* EXERCISE MATERIALS
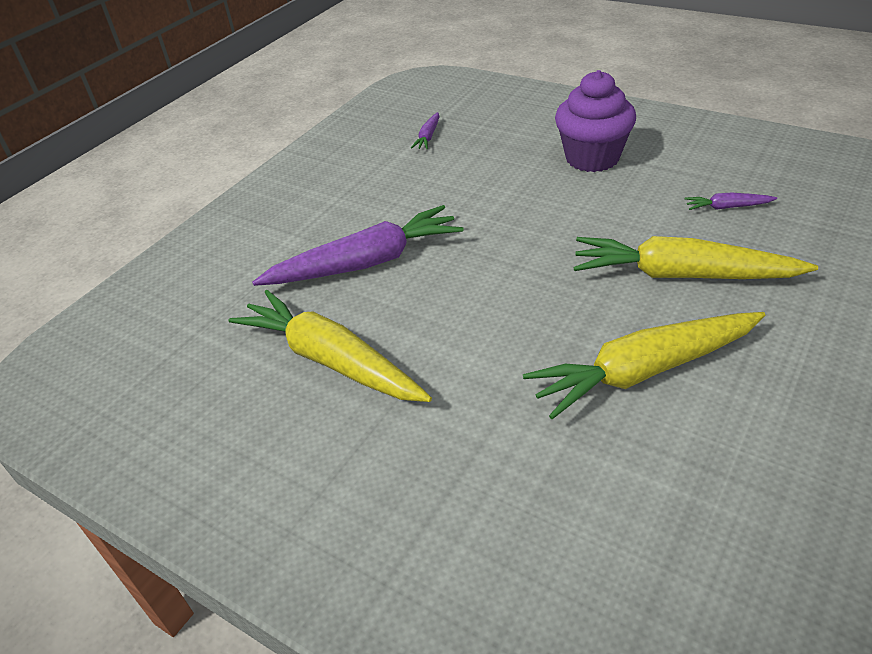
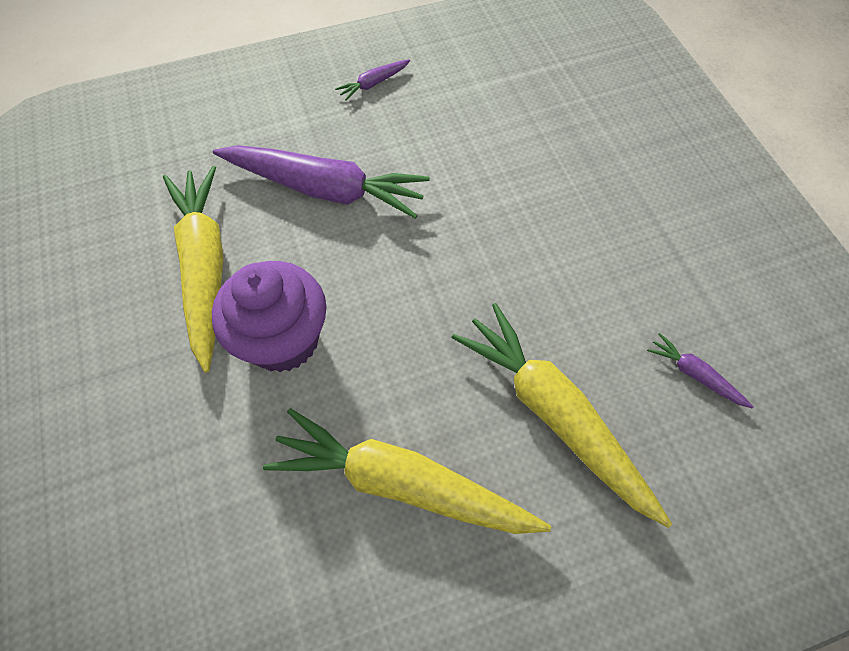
camera: 35 degrees right, 20 degrees up
purple carrot [411,112,440,149] -> purple carrot moved to [335,59,410,101]
purple cupcake [555,70,636,172] -> purple cupcake moved to [212,261,326,372]

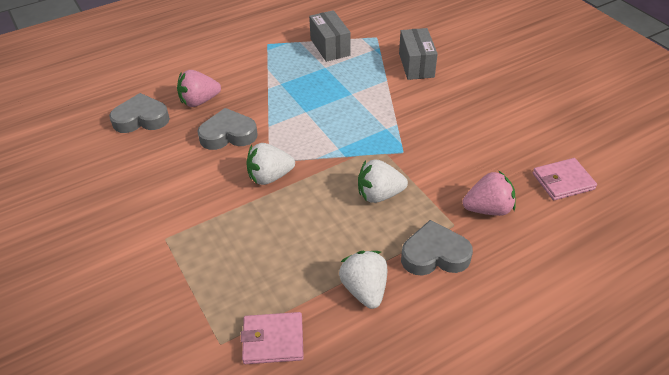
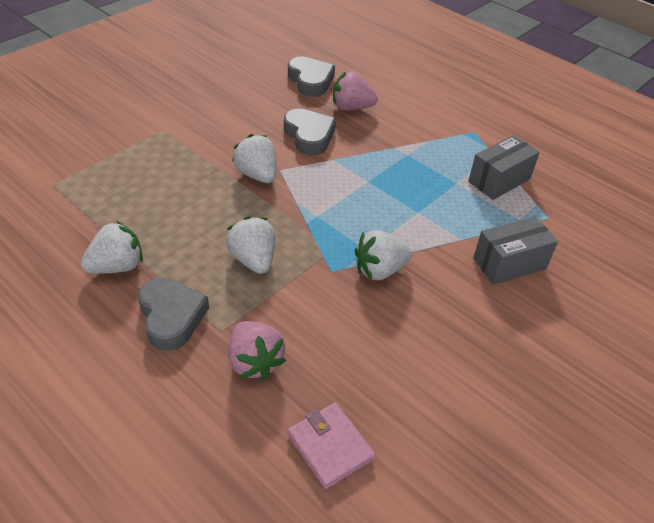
camera: 70 degrees right, 0 degrees up
pink strawberry [177,70,221,107] -> pink strawberry turned 45 degrees counterclockwise [333,71,378,111]
pink wallet [241,312,304,364] -> none
none -> white strawberry [355,230,412,280]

* WORK INSTRUCTIONS
Would you print the listing above in full, exactly, but with no pictures?

* ANSWER FOR THE TASK
camera: 35 degrees right, 20 degrees up
purple carrot [411,112,440,149] -> purple carrot moved to [335,59,410,101]
purple cupcake [555,70,636,172] -> purple cupcake moved to [212,261,326,372]

camera: 70 degrees right, 0 degrees up
pink strawberry [177,70,221,107] -> pink strawberry turned 45 degrees counterclockwise [333,71,378,111]
pink wallet [241,312,304,364] -> none
none -> white strawberry [355,230,412,280]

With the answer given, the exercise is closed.